Exercise: Count the lines in the entries below that contain the word "right", and reply with the number only.

[Excerpts from a dataset]
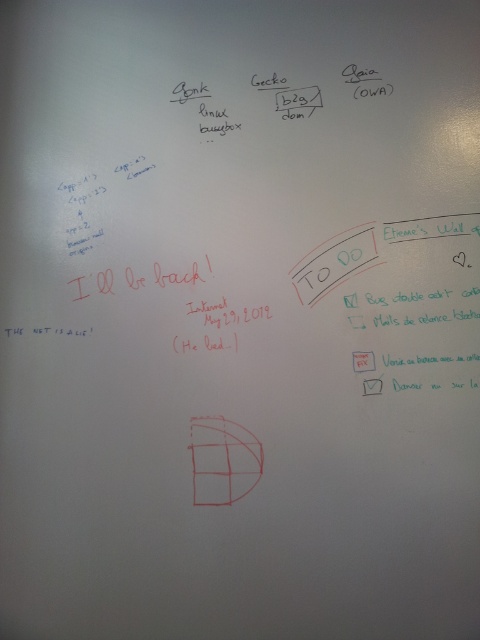
You are a GUI agent. You are given a task and a screenshot of the screen. Output one action in this format:
    pyautogui.click(x=<x>, y=<y>)
    Task: Click on the green marker text at center
    Image resolution: width=480 pixels, height=640 pixels.
    Given the screenshot: What is the action you would take?
    pyautogui.click(x=334, y=262)

Is green marker text at center thinner than white paper at center?

In fact, green marker text at center might be wider than white paper at center.

Is point (359, 259) less distant than point (354, 356)?

No, (359, 259) is further to viewer.

The height and width of the screenshot is (640, 480). I want to click on green marker text at center, so [334, 262].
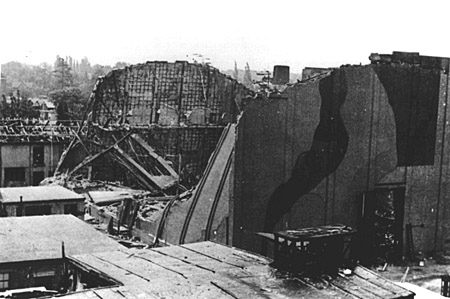
Identify the location of wall. (315, 132).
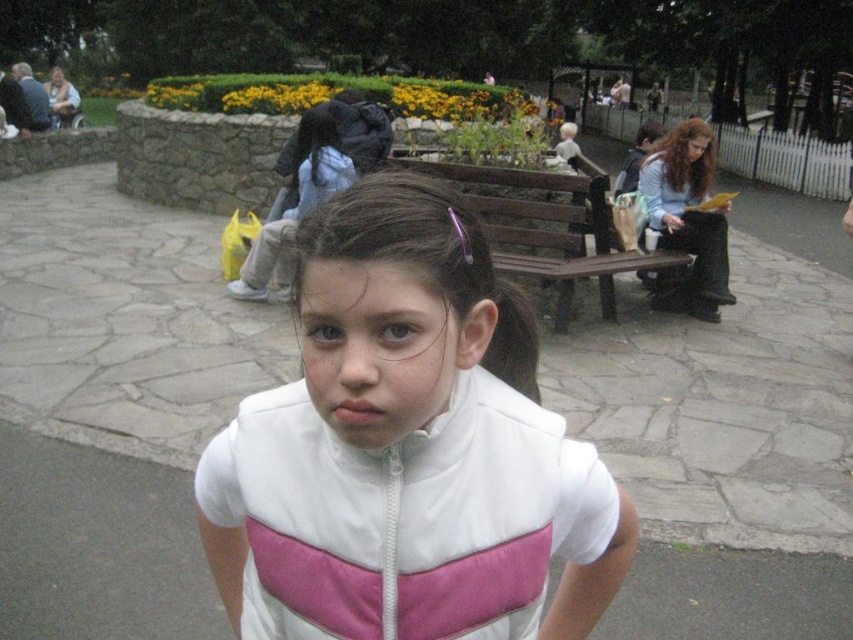
Question: Is brown wooden bench at center to the right of brown hair at center from the viewer's perspective?

Choices:
 (A) yes
 (B) no

Answer: (B)

Question: Which point is farther to the camera?

Choices:
 (A) (553, 413)
 (B) (671, 152)
 (C) (543, 243)

Answer: (B)

Question: Which object is positioned farthest from the white matte jacket at center?

Choices:
 (A) brown hair at center
 (B) brown wooden bench at center

Answer: (A)

Question: Is white matte jacket at center wider than brown wooden bench at center?

Choices:
 (A) yes
 (B) no

Answer: (B)

Question: Among these objects, which one is nearest to the camera?

Choices:
 (A) white matte jacket at center
 (B) brown hair at center
 (C) brown wooden bench at center

Answer: (A)

Question: Is white matte jacket at center to the right of brown hair at center from the viewer's perspective?

Choices:
 (A) no
 (B) yes

Answer: (A)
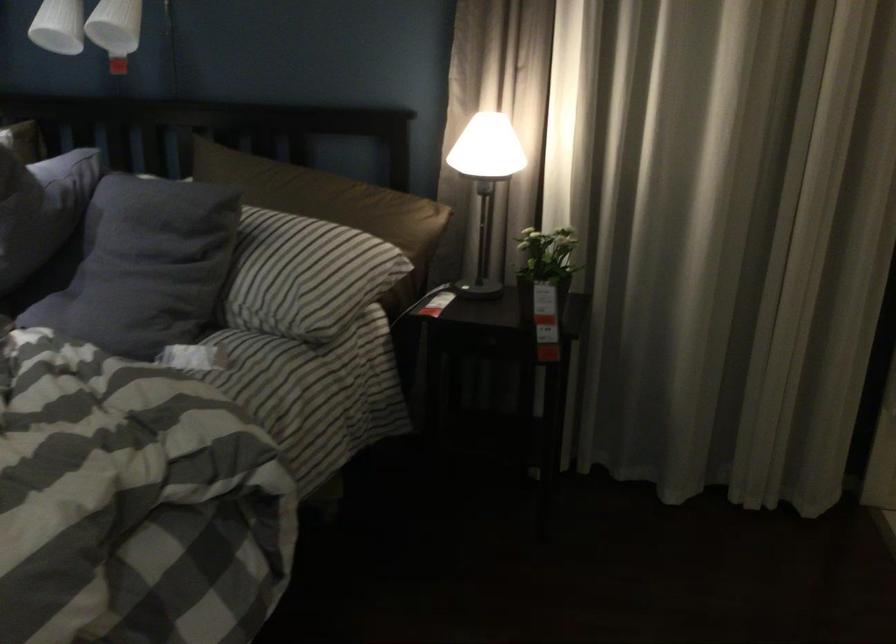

Exercise response: 2